__TO BE DONE__.
Please rewrite the data below, changing every "counterclockwise" to "anticlockwise" and leaving everything else unchanged.

* START *

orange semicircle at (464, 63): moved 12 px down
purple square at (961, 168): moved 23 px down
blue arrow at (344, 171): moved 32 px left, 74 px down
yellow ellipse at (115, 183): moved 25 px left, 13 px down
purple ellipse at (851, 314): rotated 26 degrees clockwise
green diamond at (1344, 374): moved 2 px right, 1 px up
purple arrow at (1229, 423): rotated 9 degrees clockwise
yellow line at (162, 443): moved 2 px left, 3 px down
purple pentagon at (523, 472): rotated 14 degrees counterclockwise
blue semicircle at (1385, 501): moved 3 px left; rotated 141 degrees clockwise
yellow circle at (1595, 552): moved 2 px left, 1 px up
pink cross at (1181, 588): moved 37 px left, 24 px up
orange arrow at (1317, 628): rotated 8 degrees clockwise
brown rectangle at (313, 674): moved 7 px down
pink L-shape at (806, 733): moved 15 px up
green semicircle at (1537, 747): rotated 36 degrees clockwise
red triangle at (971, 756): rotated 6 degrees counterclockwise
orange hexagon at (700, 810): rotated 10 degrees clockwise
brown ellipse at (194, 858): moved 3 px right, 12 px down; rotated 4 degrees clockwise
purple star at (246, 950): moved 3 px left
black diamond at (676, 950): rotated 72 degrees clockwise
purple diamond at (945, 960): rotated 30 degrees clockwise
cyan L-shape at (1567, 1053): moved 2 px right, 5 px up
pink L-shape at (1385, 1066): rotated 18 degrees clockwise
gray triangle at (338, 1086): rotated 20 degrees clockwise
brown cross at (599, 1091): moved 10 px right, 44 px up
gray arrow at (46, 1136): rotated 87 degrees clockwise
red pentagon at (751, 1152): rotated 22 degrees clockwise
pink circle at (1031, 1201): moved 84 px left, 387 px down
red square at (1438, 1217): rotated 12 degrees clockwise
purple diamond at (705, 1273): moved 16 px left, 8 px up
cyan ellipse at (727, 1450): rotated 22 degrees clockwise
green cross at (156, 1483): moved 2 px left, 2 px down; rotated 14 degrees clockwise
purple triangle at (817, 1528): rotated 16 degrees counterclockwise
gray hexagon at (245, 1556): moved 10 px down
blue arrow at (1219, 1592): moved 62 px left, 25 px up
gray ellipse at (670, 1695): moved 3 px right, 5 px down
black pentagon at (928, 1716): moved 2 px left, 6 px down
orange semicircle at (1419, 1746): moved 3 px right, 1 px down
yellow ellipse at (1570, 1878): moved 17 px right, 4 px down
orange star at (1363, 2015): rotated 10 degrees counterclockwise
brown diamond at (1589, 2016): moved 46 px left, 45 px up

* END *

__ANSWER TO THIS EXERCISE__.
orange semicircle at (464, 63): moved 12 px down
purple square at (961, 168): moved 23 px down
blue arrow at (344, 171): moved 32 px left, 74 px down
yellow ellipse at (115, 183): moved 25 px left, 13 px down
purple ellipse at (851, 314): rotated 26 degrees clockwise
green diamond at (1344, 374): moved 2 px right, 1 px up
purple arrow at (1229, 423): rotated 9 degrees clockwise
yellow line at (162, 443): moved 2 px left, 3 px down
purple pentagon at (523, 472): rotated 14 degrees anticlockwise
blue semicircle at (1385, 501): moved 3 px left; rotated 141 degrees clockwise
yellow circle at (1595, 552): moved 2 px left, 1 px up
pink cross at (1181, 588): moved 37 px left, 24 px up
orange arrow at (1317, 628): rotated 8 degrees clockwise
brown rectangle at (313, 674): moved 7 px down
pink L-shape at (806, 733): moved 15 px up
green semicircle at (1537, 747): rotated 36 degrees clockwise
red triangle at (971, 756): rotated 6 degrees anticlockwise
orange hexagon at (700, 810): rotated 10 degrees clockwise
brown ellipse at (194, 858): moved 3 px right, 12 px down; rotated 4 degrees clockwise
purple star at (246, 950): moved 3 px left
black diamond at (676, 950): rotated 72 degrees clockwise
purple diamond at (945, 960): rotated 30 degrees clockwise
cyan L-shape at (1567, 1053): moved 2 px right, 5 px up
pink L-shape at (1385, 1066): rotated 18 degrees clockwise
gray triangle at (338, 1086): rotated 20 degrees clockwise
brown cross at (599, 1091): moved 10 px right, 44 px up
gray arrow at (46, 1136): rotated 87 degrees clockwise
red pentagon at (751, 1152): rotated 22 degrees clockwise
pink circle at (1031, 1201): moved 84 px left, 387 px down
red square at (1438, 1217): rotated 12 degrees clockwise
purple diamond at (705, 1273): moved 16 px left, 8 px up
cyan ellipse at (727, 1450): rotated 22 degrees clockwise
green cross at (156, 1483): moved 2 px left, 2 px down; rotated 14 degrees clockwise
purple triangle at (817, 1528): rotated 16 degrees anticlockwise
gray hexagon at (245, 1556): moved 10 px down
blue arrow at (1219, 1592): moved 62 px left, 25 px up
gray ellipse at (670, 1695): moved 3 px right, 5 px down
black pentagon at (928, 1716): moved 2 px left, 6 px down
orange semicircle at (1419, 1746): moved 3 px right, 1 px down
yellow ellipse at (1570, 1878): moved 17 px right, 4 px down
orange star at (1363, 2015): rotated 10 degrees anticlockwise
brown diamond at (1589, 2016): moved 46 px left, 45 px up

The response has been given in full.